# Problem to work on
Beginning with the first line, retype exactly the records below up to and including the line with "The drum (grey)"; pictures do not belong in the copy.

# Object transformation records
★ ★ ★

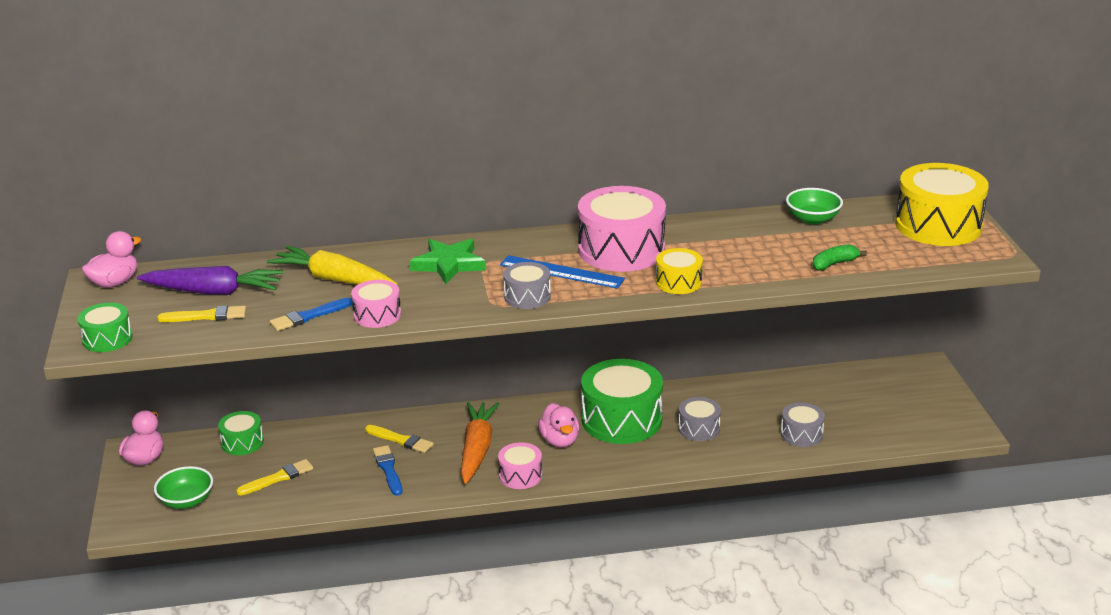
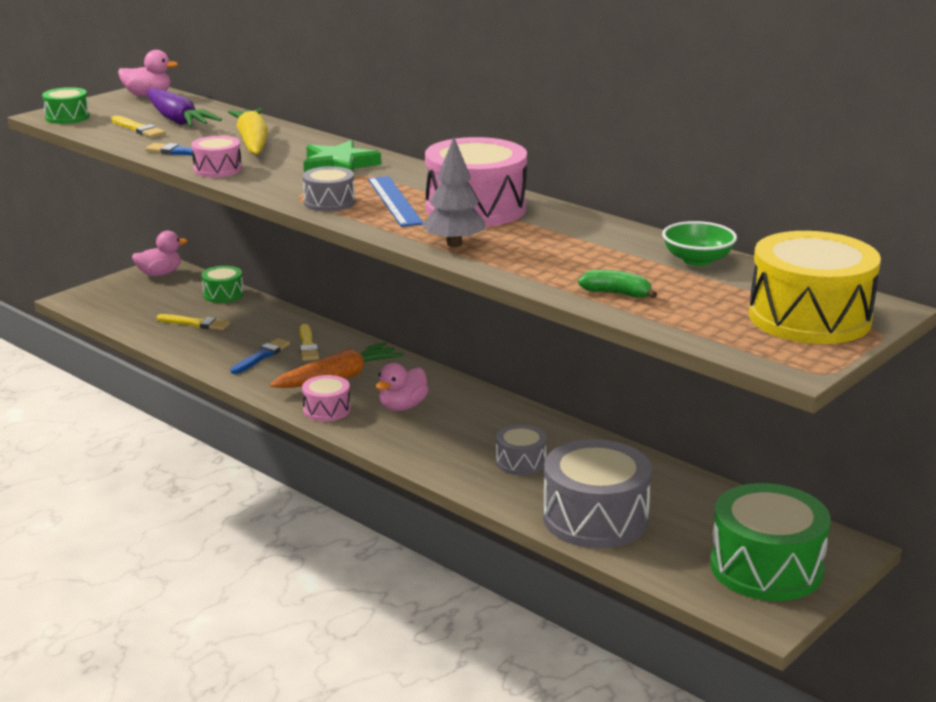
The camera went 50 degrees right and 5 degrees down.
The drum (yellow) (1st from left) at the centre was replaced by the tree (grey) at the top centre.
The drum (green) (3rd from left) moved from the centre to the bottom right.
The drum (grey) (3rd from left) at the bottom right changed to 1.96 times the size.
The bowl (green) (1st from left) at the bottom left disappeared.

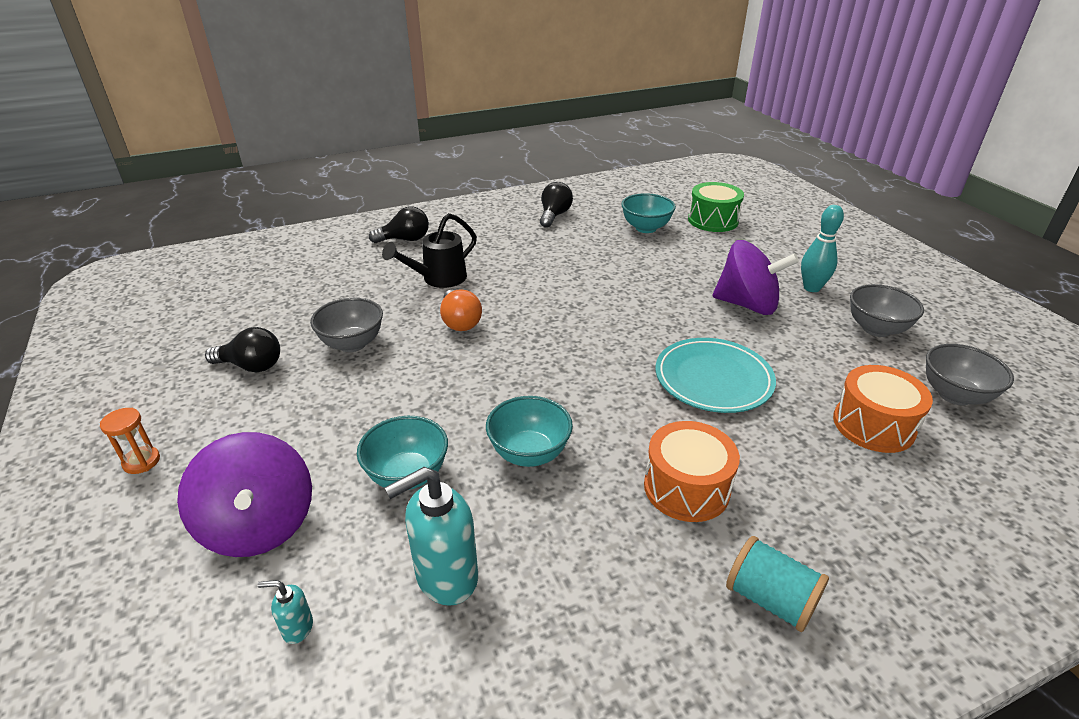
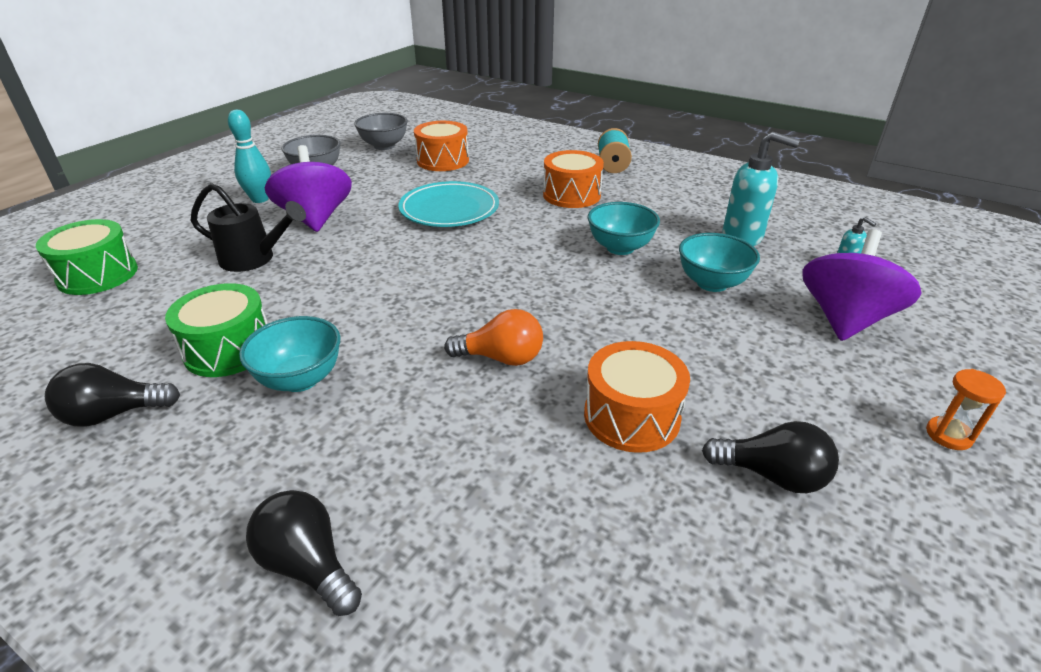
The camera went 125 degrees left and 0 degrees up.
The bowl (turquoise) (3rd from left in the first image) moved from the top centre to the middle left.
The watering can (black) moved from the centre to the middle left.
The light bulb (orange) at the centre turned 60 degrees clockwise.
The bowl (grey) (1st from left) at the middle left was replaced by the drum (orange) (3rd from left) at the centre.
The light bulb (black) (1st from left in the first image) at the middle left turned 135 degrees clockwise.
The drum (green) (2nd from left) at the middle left appeared.

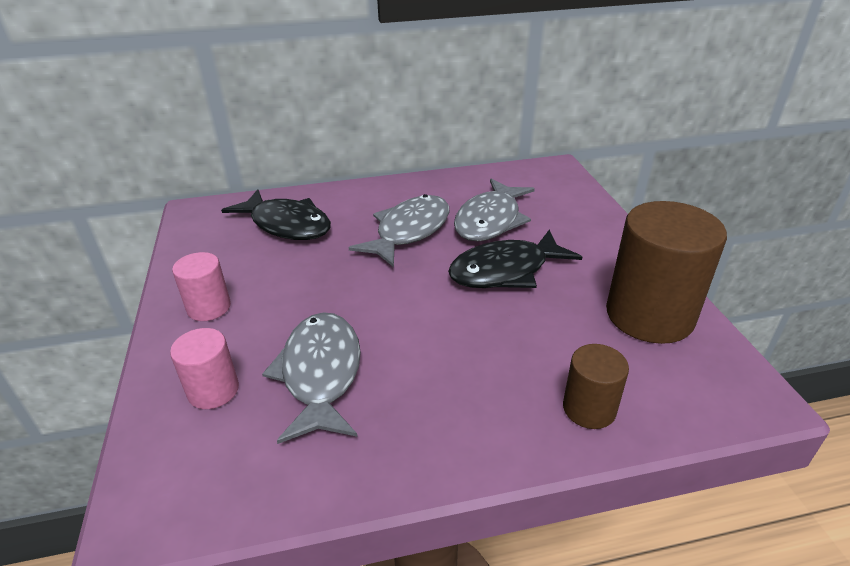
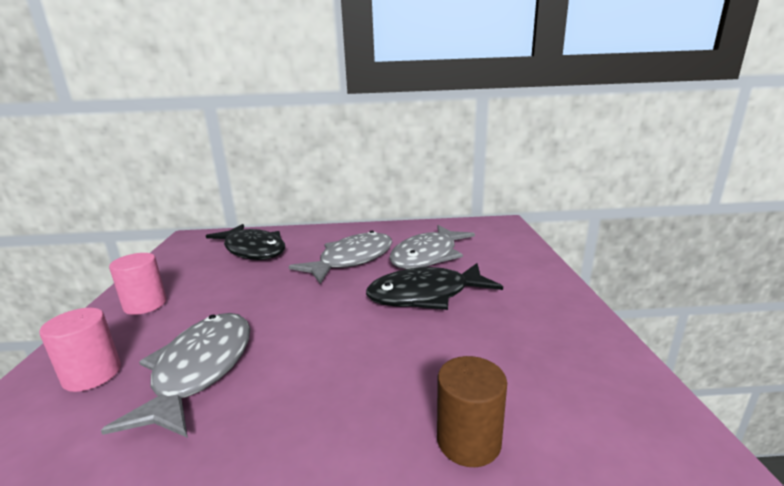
The camera went 10 degrees right and 15 degrees down.
The cylinder (brown) (2nd from left) at the middle right disappeared.

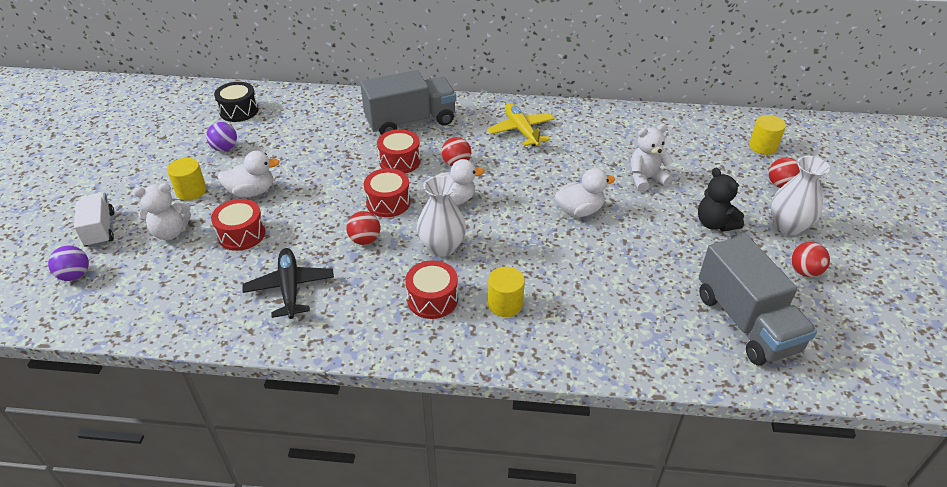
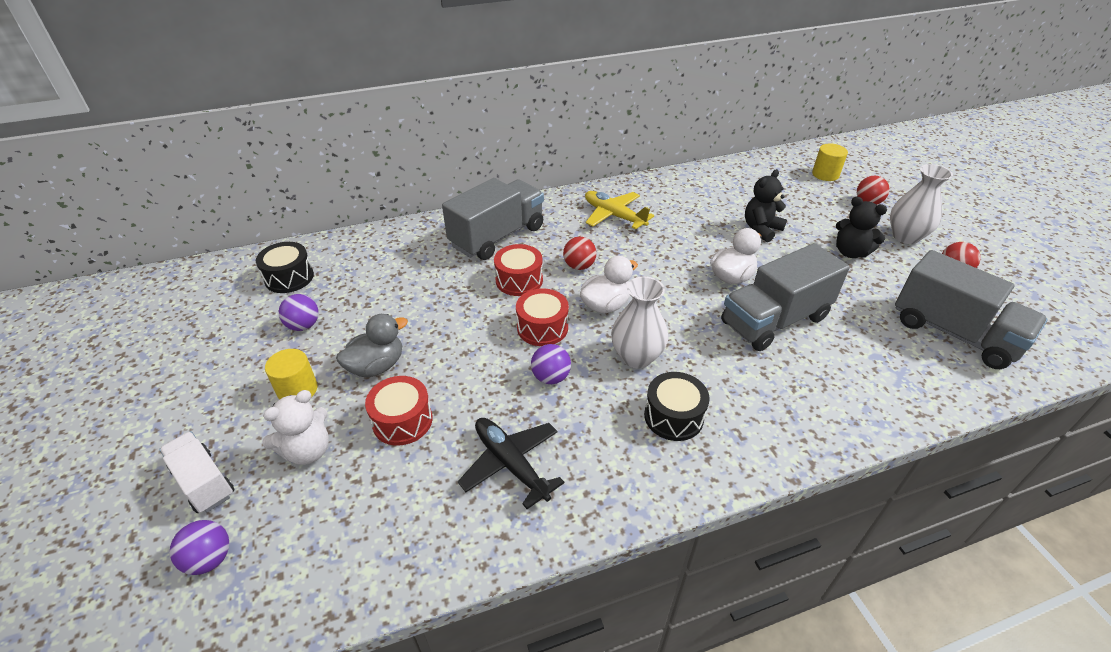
The camera went 25 degrees left and 0 degrees up.
The teddy bear (white) (2nd from left) at the top right became the teddy bear (black) (1st from left) at the top right.
The duck (white) (1st from left) at the middle left became the duck (grey) at the centre.
The ball (red) (1st from left) at the centre became the ball (purple) (3rd from left) at the centre.
The drum (red) (4th from left) at the centre became the drum (black) (2nd from left) at the centre.
The cylinder (yellow) (2nd from left) at the centre disappeared.
The truck (grey) (2nd from left) at the middle right appeared.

★ ★ ★

# Response to the task
The camera went 50 degrees right and 5 degrees down.
The drum (yellow) (1st from left) at the centre was replaced by the tree (grey) at the top centre.
The drum (green) (3rd from left) moved from the centre to the bottom right.
The drum (grey) (3rd from left) at the bottom right changed to 1.96 times the size.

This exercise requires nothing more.